== DATASET EXTRACT

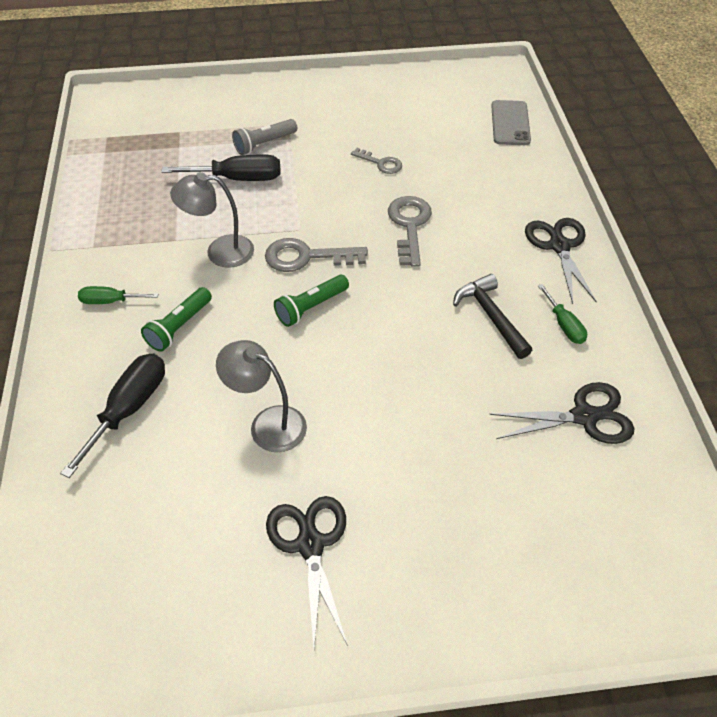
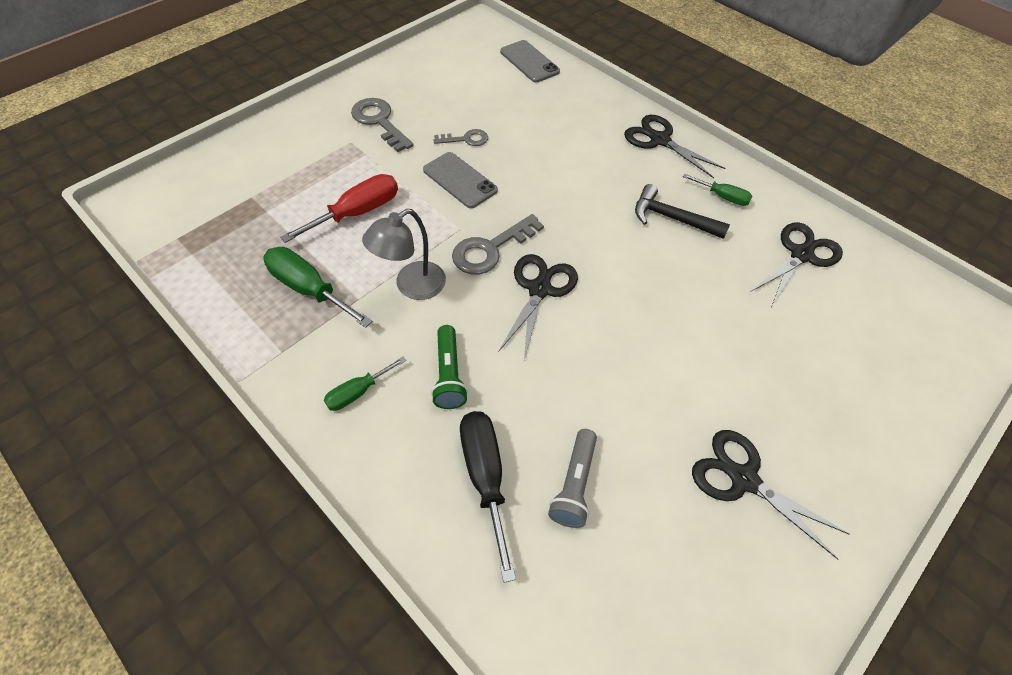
camera: 40 degrees left, 5 degrees up
(151, 215) = (309, 289): none -> green screwdriver
(238, 179) = (357, 213): black screwdriver -> red screwdriver
(264, 144) = (347, 170): grey flashlight -> grey flashlight (574, 484)
(268, 423) = (610, 407): grey lamp -> none
(311, 307) = (539, 289): green flashlight -> black scissors
(340, 193) = (460, 180): none -> grey phone
(409, 226) = (542, 179): grey key -> grey key (379, 122)

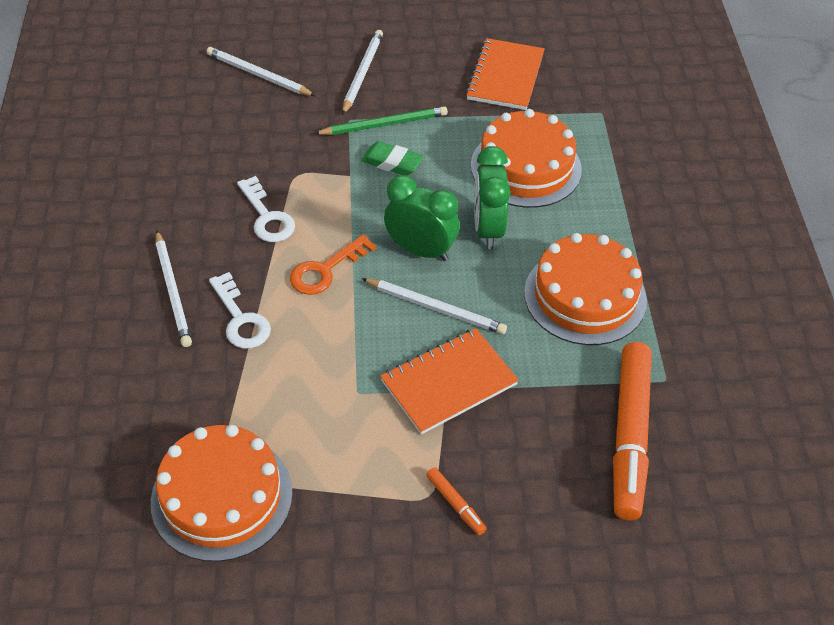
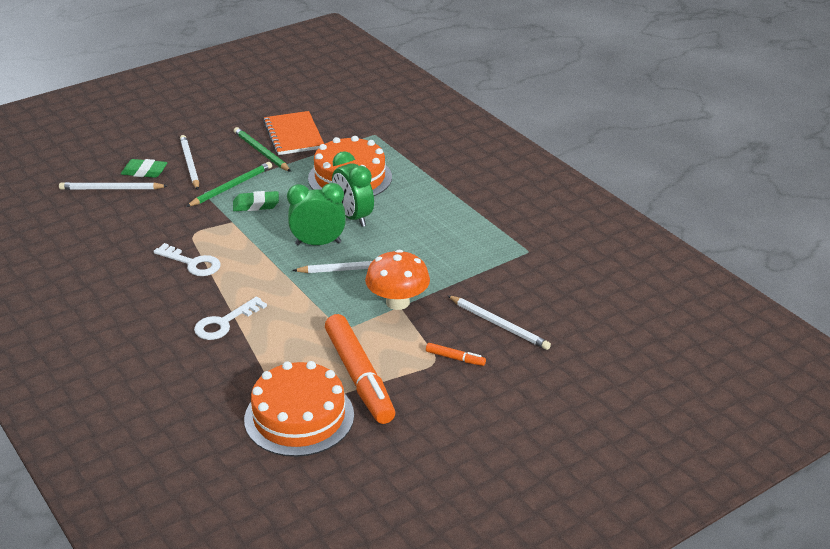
camera: 30 degrees left, 15 degrees down
(173, 291) = (160, 326): white pencil -> white pencil (499, 324)
(240, 318) = (224, 323): white key -> white key turned 105 degrees clockwise
(308, 65) = (144, 172): none -> green eraser
(326, 270) = (262, 276): orange key -> none
(449, 383) = (397, 302): orange notebook -> orange mushroom
(452, 87) = (261, 152): none -> green pencil
(585, 296) = (445, 229): orange cake -> none
(629, 436) = (530, 285): orange marker -> orange marker (359, 377)

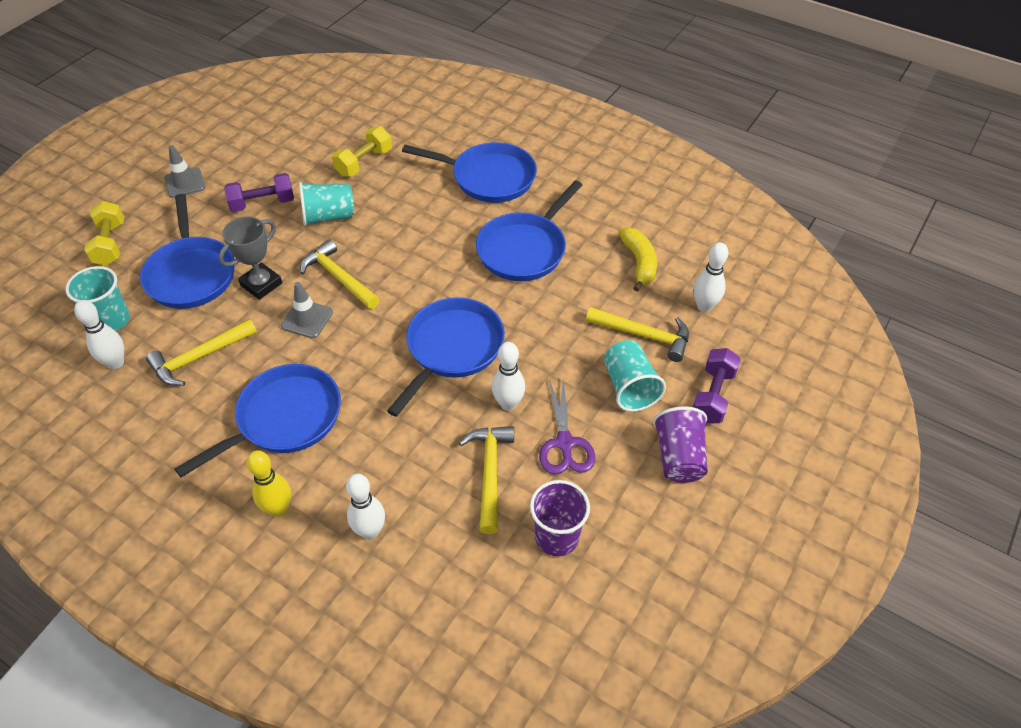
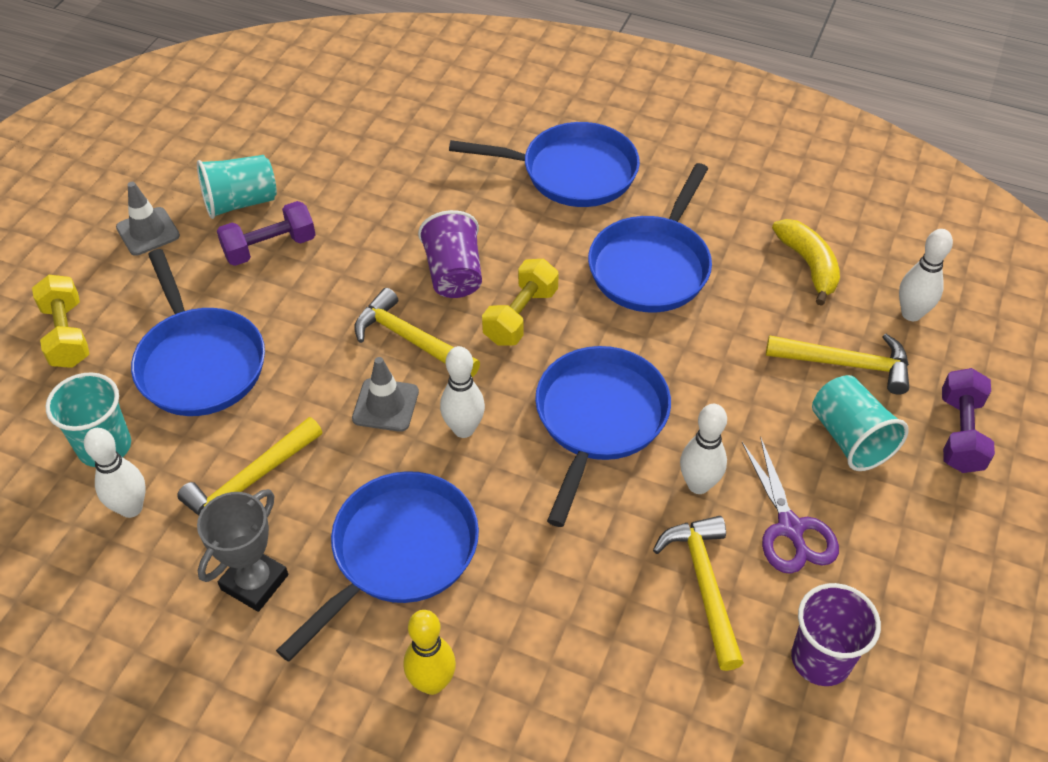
camera: 10 degrees left, 0 degrees up
(261, 284) = (305, 364): grey trophy -> grey trophy (254, 582)
(328, 216) = (369, 255): turquoise cup -> turquoise cup (240, 202)
(364, 162) = (394, 171): yellow dumbbell -> yellow dumbbell (520, 316)
(370, 531) = (569, 693): white bowling pin -> white bowling pin (463, 429)
(679, 457) = (943, 524): purple cup -> purple cup (454, 274)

====

EXERCISE OBJECTIVE → Write the lines out exactly, beginning at the line that holds "(585, 296) = (445, 229): orange cake -> none" and stopping after the last line of the entries; include no pictures.

RESPONSE TO THE TASK →
(585, 296) = (445, 229): orange cake -> none
(629, 436) = (530, 285): orange marker -> orange marker (359, 377)

camera: 10 degrees left, 0 degrees up
(261, 284) = (305, 364): grey trophy -> grey trophy (254, 582)
(328, 216) = (369, 255): turquoise cup -> turquoise cup (240, 202)
(364, 162) = (394, 171): yellow dumbbell -> yellow dumbbell (520, 316)
(370, 531) = (569, 693): white bowling pin -> white bowling pin (463, 429)
(679, 457) = (943, 524): purple cup -> purple cup (454, 274)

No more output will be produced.